### Your goal
An exact transcription of the entries is required, with none of the pictures carried over.

Object change descriptions
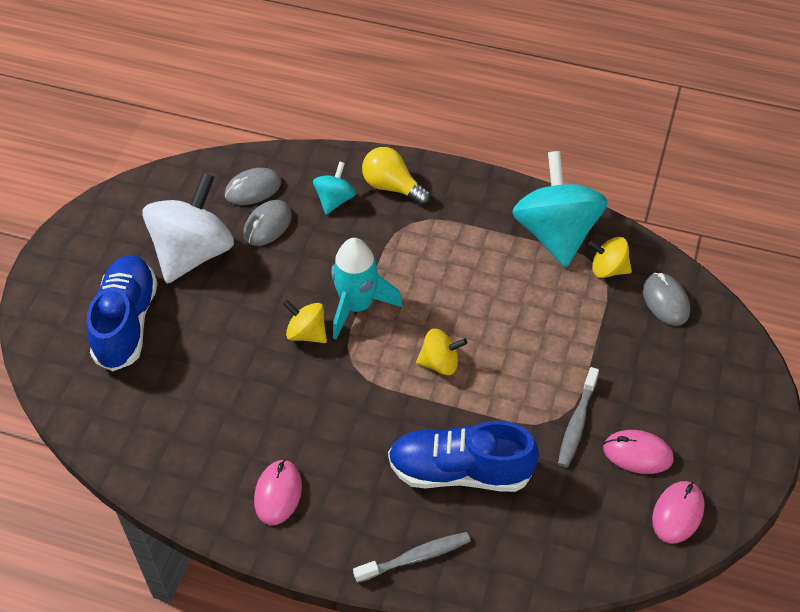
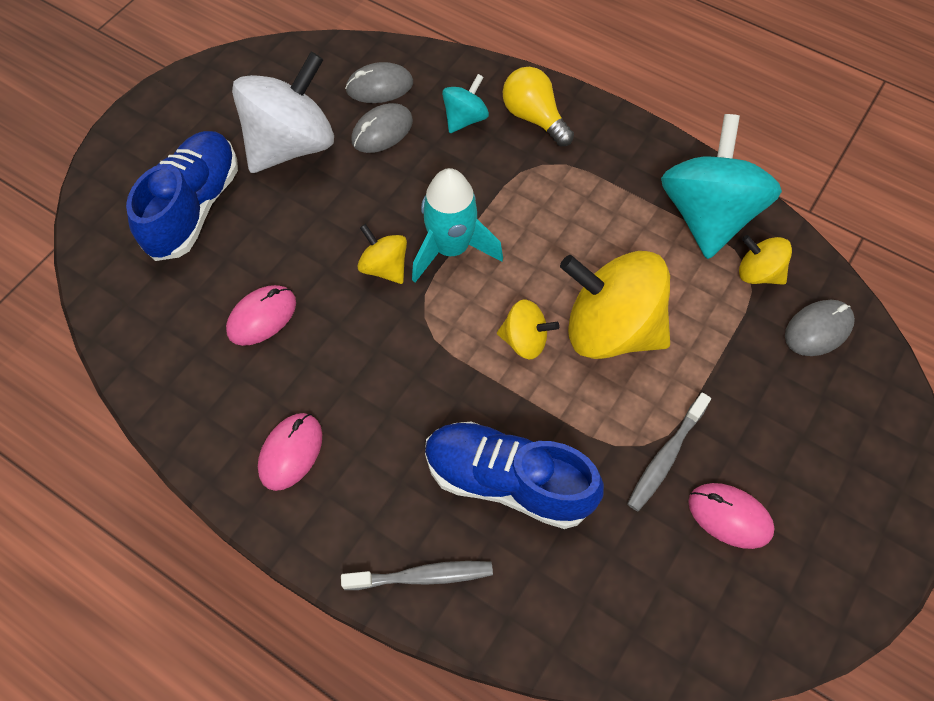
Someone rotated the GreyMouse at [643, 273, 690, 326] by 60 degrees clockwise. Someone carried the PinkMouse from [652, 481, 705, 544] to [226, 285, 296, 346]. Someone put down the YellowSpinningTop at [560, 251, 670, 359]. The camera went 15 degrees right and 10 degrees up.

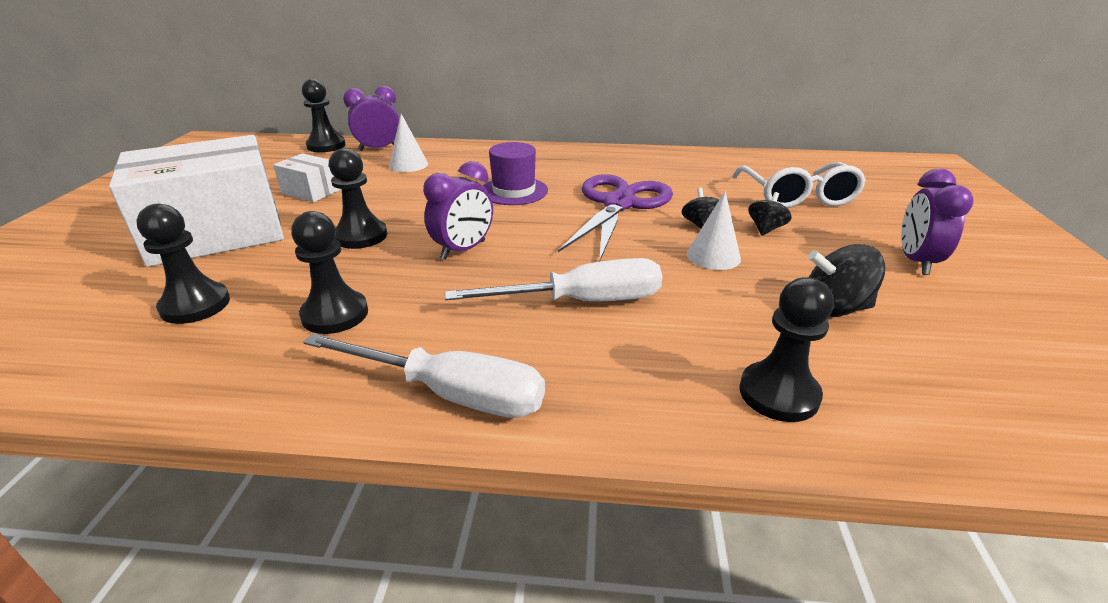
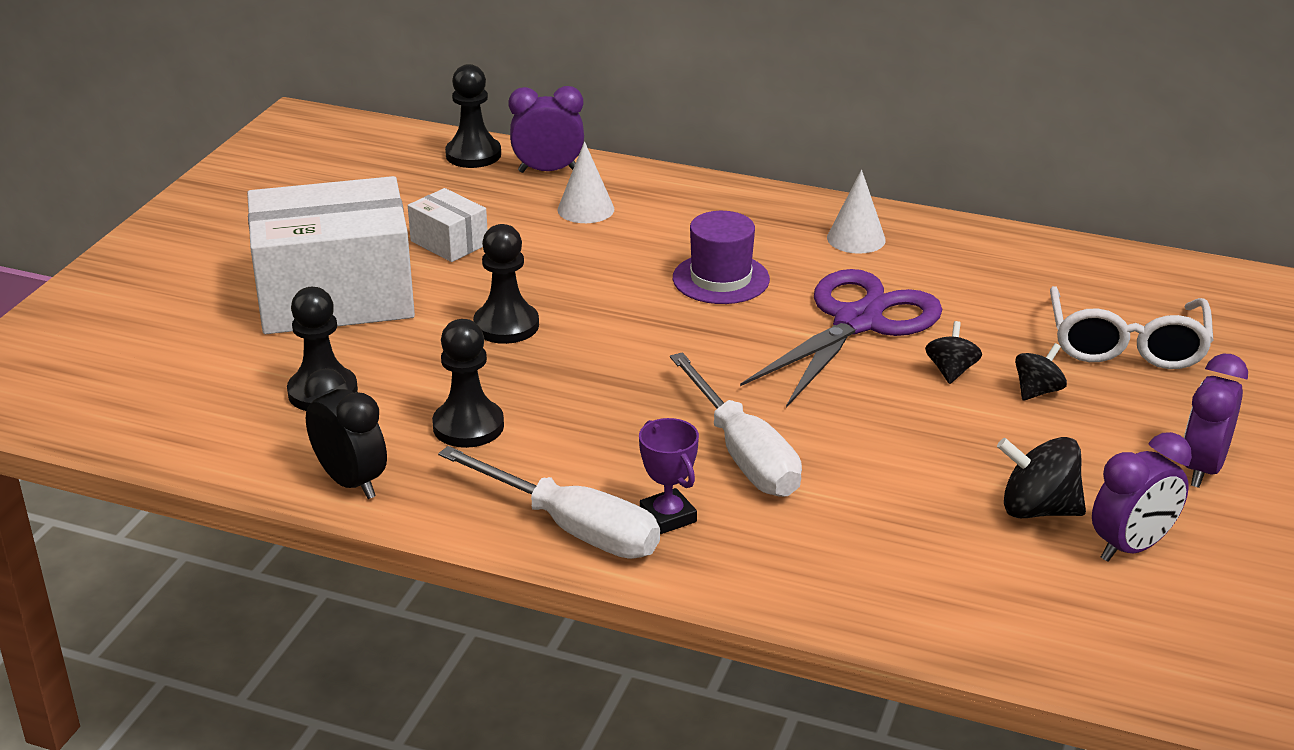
Someone carried the PurpleClock from [423, 161, 493, 260] to [1092, 432, 1192, 562]. Someone carried the WhiteCone from [687, 191, 741, 270] to [827, 170, 886, 254]. Someone rotated the WhiteScrewdriver at [445, 258, 662, 302] by 60 degrees clockwise. Someone took away the BlackPawn at [739, 277, 834, 422]. Someone put down the BlackClock at [304, 368, 387, 499]. Someone put down the PurpleTrophy at [639, 418, 699, 534]. The camera went 15 degrees right and 0 degrees up.

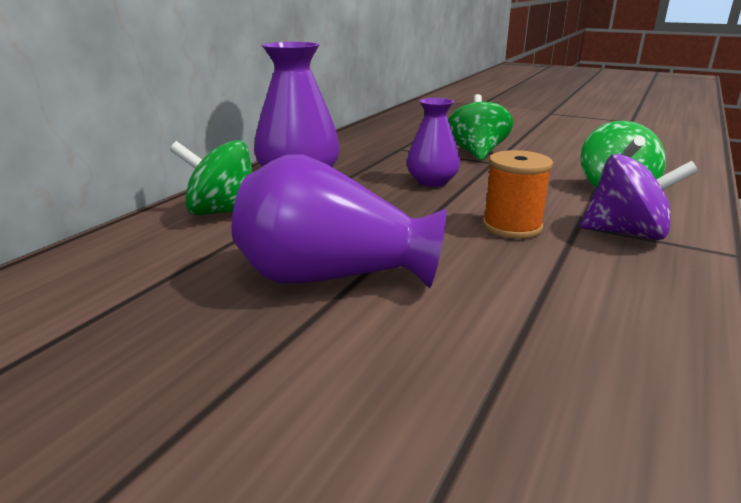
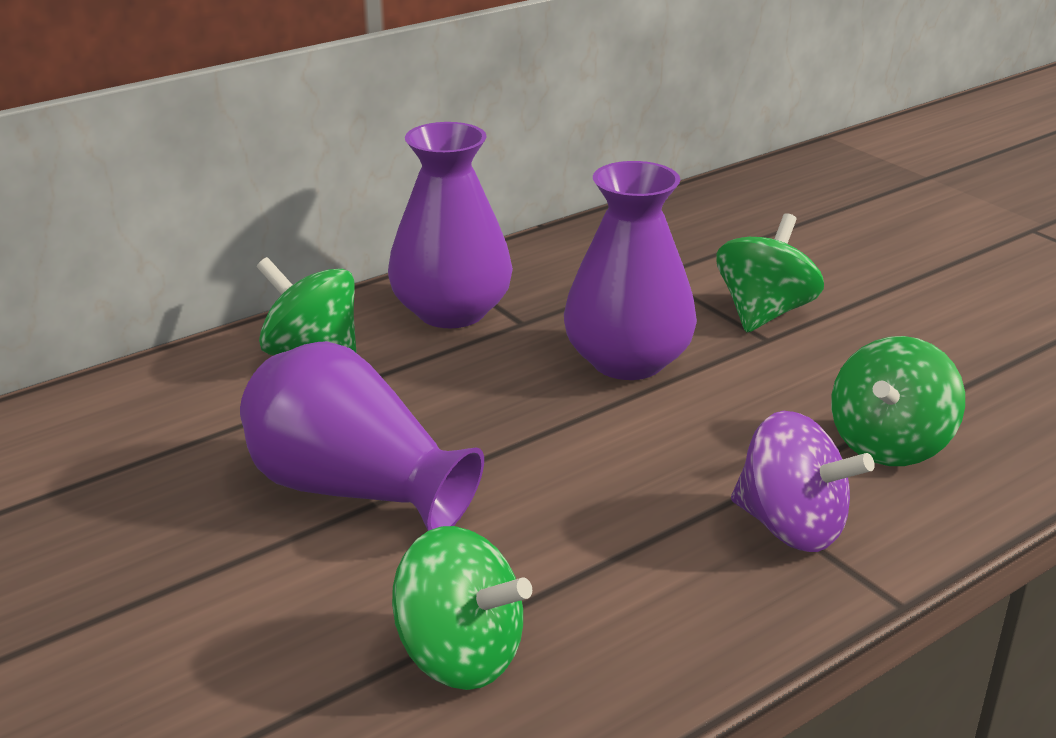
Someone scaled the PurpleVase at [407, 98, 460, 187] by 1.61. Someone took away the OrangeSpool at [483, 150, 553, 239]. Someone put down the GreenSpinningTop at [392, 526, 532, 690]. The camera went 25 degrees right and 5 degrees up.

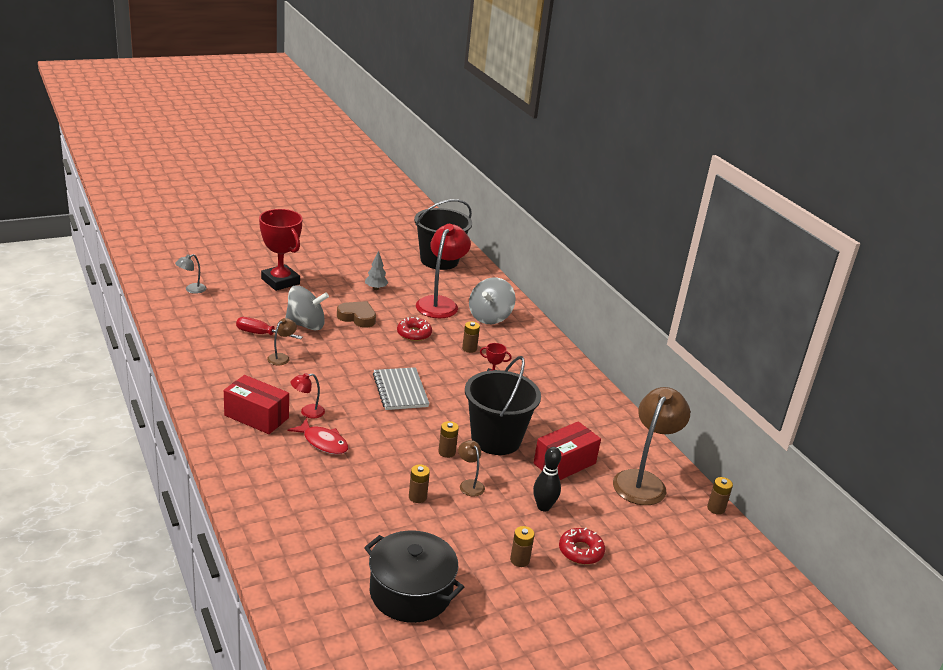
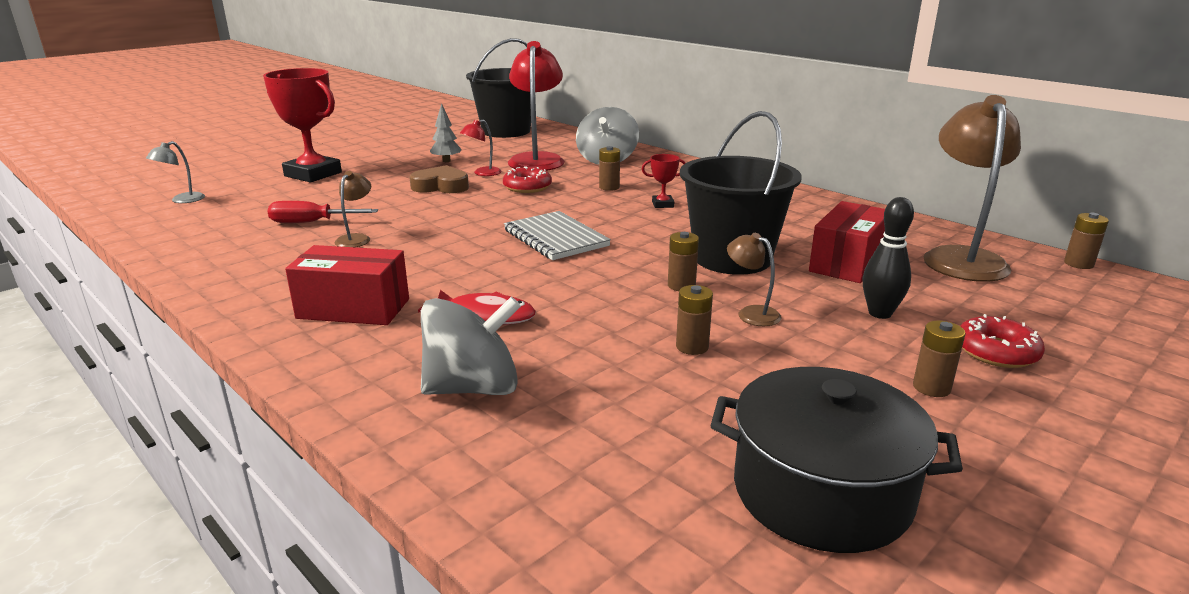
Someone carried the GreySpinningTop from [285, 286, 329, 331] to [421, 297, 521, 395]. Someone carried the RedLamp from [290, 373, 325, 419] to [460, 120, 501, 176]. The camera went 15 degrees left and 5 degrees down.

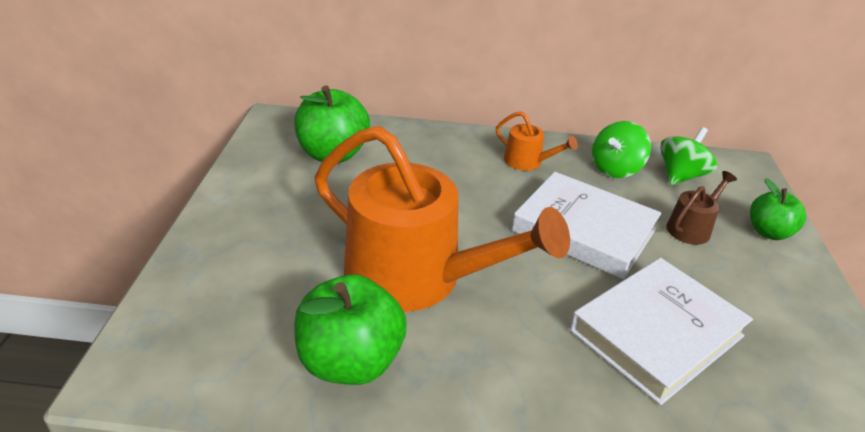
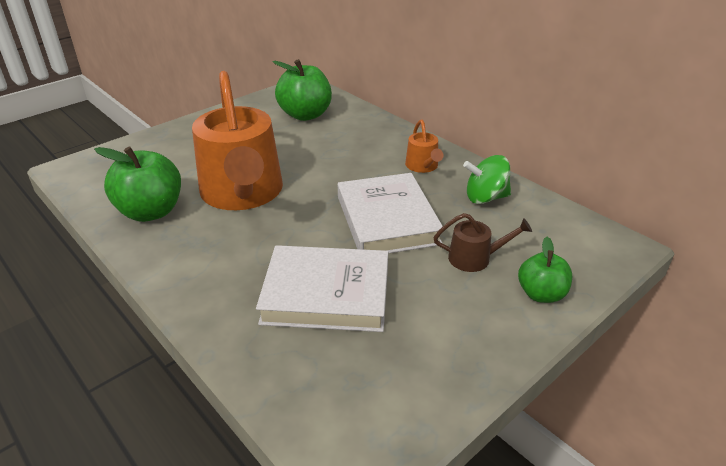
Someone took away the GreenSpinningTop at [660, 127, 717, 185]. The camera went 45 degrees right and 0 degrees up.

### Solution below
Someone rotated the GreyMouse at [643, 273, 690, 326] by 60 degrees clockwise. Someone carried the PinkMouse from [652, 481, 705, 544] to [226, 285, 296, 346]. Someone put down the YellowSpinningTop at [560, 251, 670, 359]. The camera went 15 degrees right and 10 degrees up.

Someone carried the PurpleClock from [423, 161, 493, 260] to [1092, 432, 1192, 562]. Someone carried the WhiteCone from [687, 191, 741, 270] to [827, 170, 886, 254]. Someone rotated the WhiteScrewdriver at [445, 258, 662, 302] by 60 degrees clockwise. Someone took away the BlackPawn at [739, 277, 834, 422]. Someone put down the BlackClock at [304, 368, 387, 499]. Someone put down the PurpleTrophy at [639, 418, 699, 534]. The camera went 15 degrees right and 0 degrees up.

Someone scaled the PurpleVase at [407, 98, 460, 187] by 1.61. Someone took away the OrangeSpool at [483, 150, 553, 239]. Someone put down the GreenSpinningTop at [392, 526, 532, 690]. The camera went 25 degrees right and 5 degrees up.

Someone carried the GreySpinningTop from [285, 286, 329, 331] to [421, 297, 521, 395]. Someone carried the RedLamp from [290, 373, 325, 419] to [460, 120, 501, 176]. The camera went 15 degrees left and 5 degrees down.

Someone took away the GreenSpinningTop at [660, 127, 717, 185]. The camera went 45 degrees right and 0 degrees up.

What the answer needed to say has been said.